**Task prompt**.
Each line of the data must be given back verbatim, with pictures removed.

**Available data**.

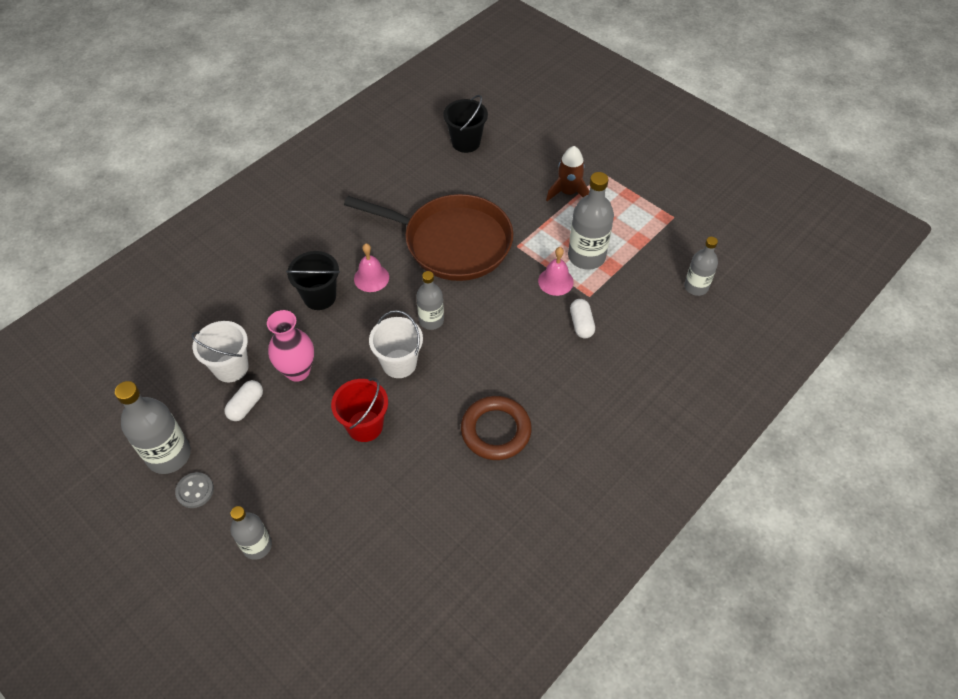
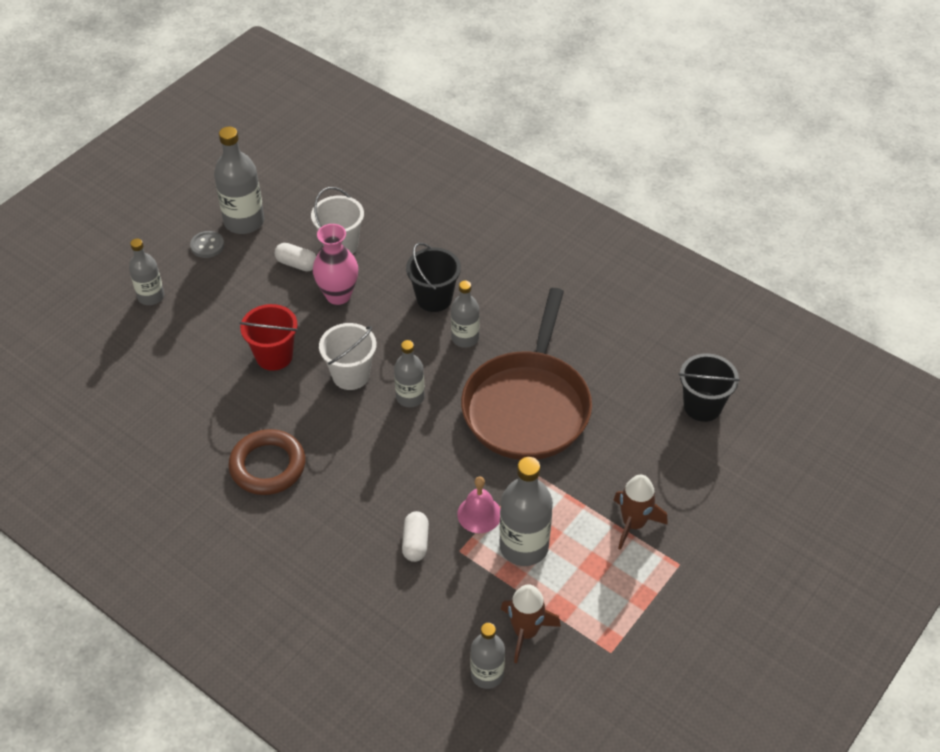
camera: 85 degrees right, 5 degrees down
(371, 278) = (465, 338): pink bell -> grey bottle
(581, 324) = (415, 542): white capsule -> white capsule turned 75 degrees counterclockwise
(660, 262) = (525, 632): none -> brown rocket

**Answer box**.
camera: 85 degrees right, 5 degrees down
(371, 278) = (465, 338): pink bell -> grey bottle
(581, 324) = (415, 542): white capsule -> white capsule turned 75 degrees counterclockwise
(660, 262) = (525, 632): none -> brown rocket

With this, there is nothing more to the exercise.